→ The task
Everything in the entries below except the pictures must be returned exactly.

→ Data records
____________________

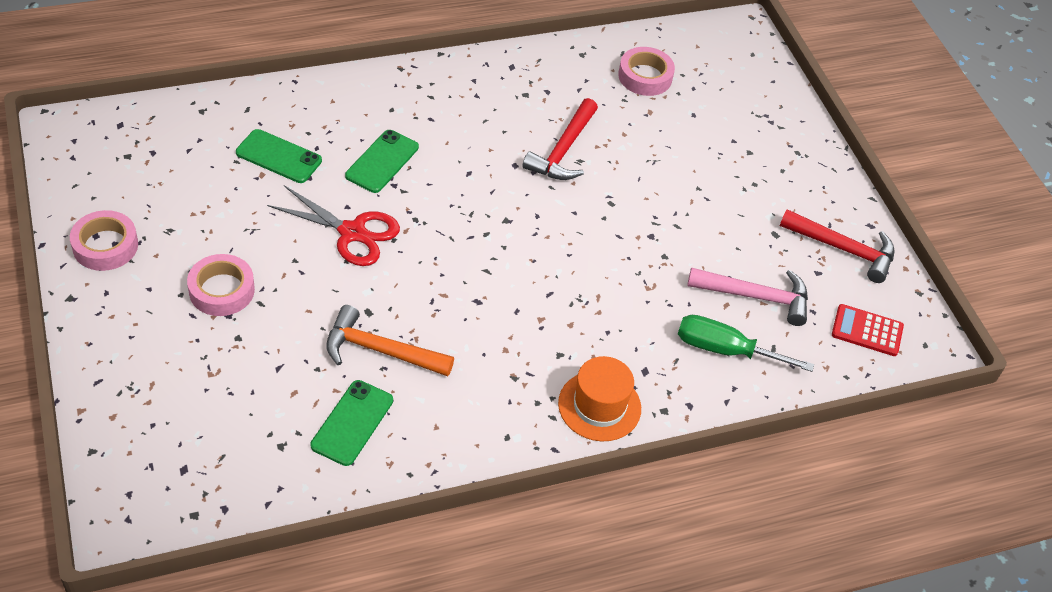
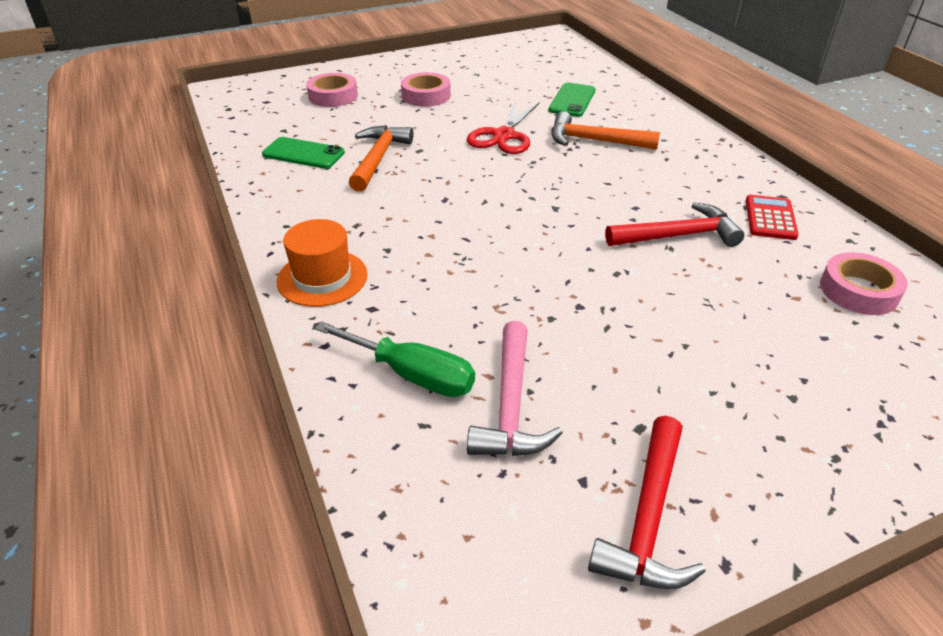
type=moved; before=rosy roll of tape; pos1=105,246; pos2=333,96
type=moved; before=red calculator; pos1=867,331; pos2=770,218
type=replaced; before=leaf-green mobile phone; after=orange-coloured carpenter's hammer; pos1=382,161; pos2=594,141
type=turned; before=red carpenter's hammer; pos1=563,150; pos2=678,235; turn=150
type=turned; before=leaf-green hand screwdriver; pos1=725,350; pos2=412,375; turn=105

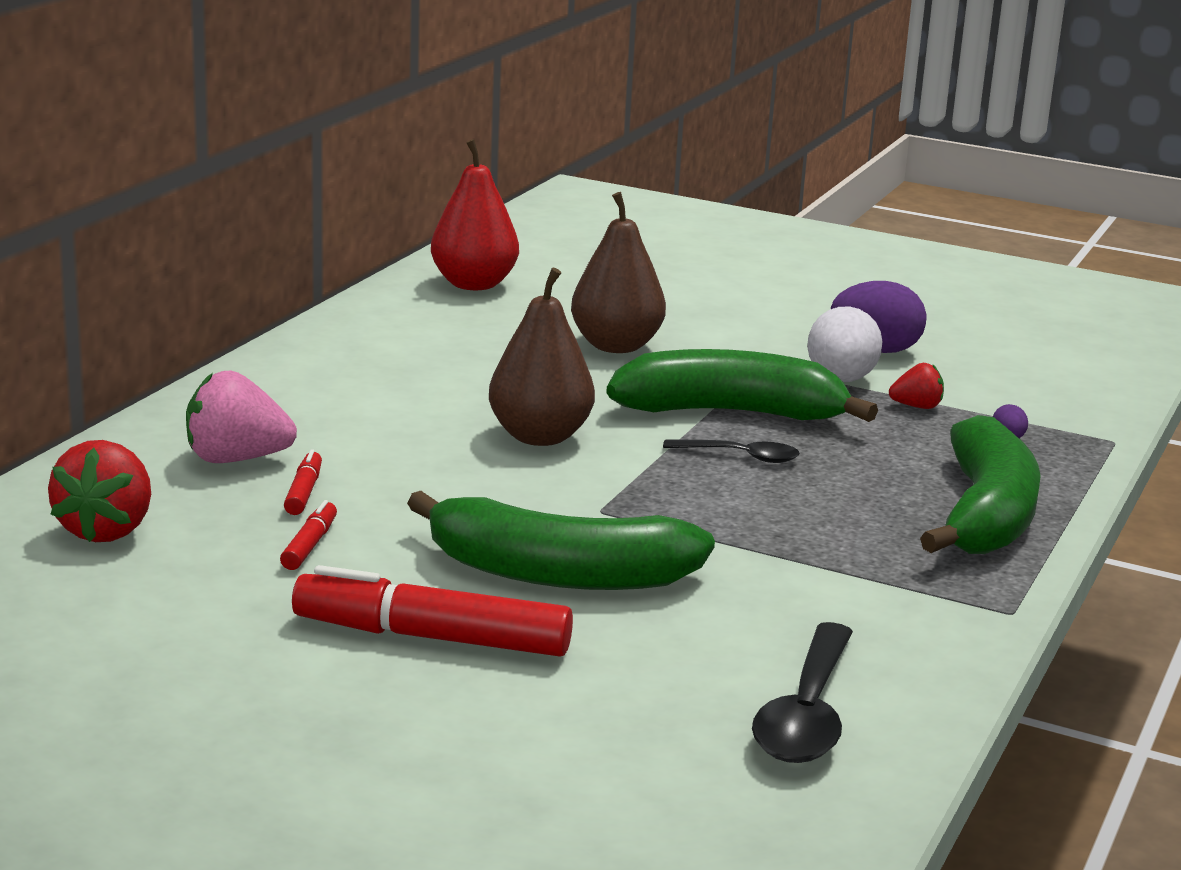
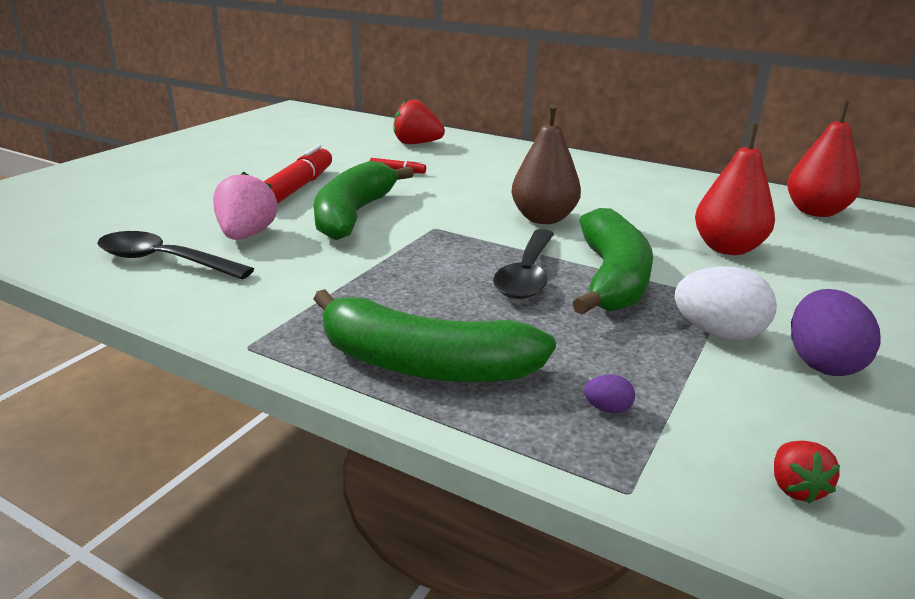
type=removed; before=red felt pen; pos1=304,492
type=moved; before=rosy berry; pos1=236,459; pos2=246,235
type=moved; before=red berry; pos1=916,407; pos2=795,488
type=recoloured; before=brown toy pear; after=red toy pear; pos1=616,346; pos2=727,248
type=resized; before=ebony tablespoon; pos1=741,456; pos2=527,275; scale=1.7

____________________

→ Reply
type=moved; before=rosy roll of tape; pos1=105,246; pos2=333,96
type=moved; before=red calculator; pos1=867,331; pos2=770,218
type=replaced; before=leaf-green mobile phone; after=orange-coloured carpenter's hammer; pos1=382,161; pos2=594,141
type=turned; before=red carpenter's hammer; pos1=563,150; pos2=678,235; turn=150
type=turned; before=leaf-green hand screwdriver; pos1=725,350; pos2=412,375; turn=105

type=removed; before=red felt pen; pos1=304,492
type=moved; before=rosy berry; pos1=236,459; pos2=246,235
type=moved; before=red berry; pos1=916,407; pos2=795,488
type=recoloured; before=brown toy pear; after=red toy pear; pos1=616,346; pos2=727,248
type=resized; before=ebony tablespoon; pos1=741,456; pos2=527,275; scale=1.7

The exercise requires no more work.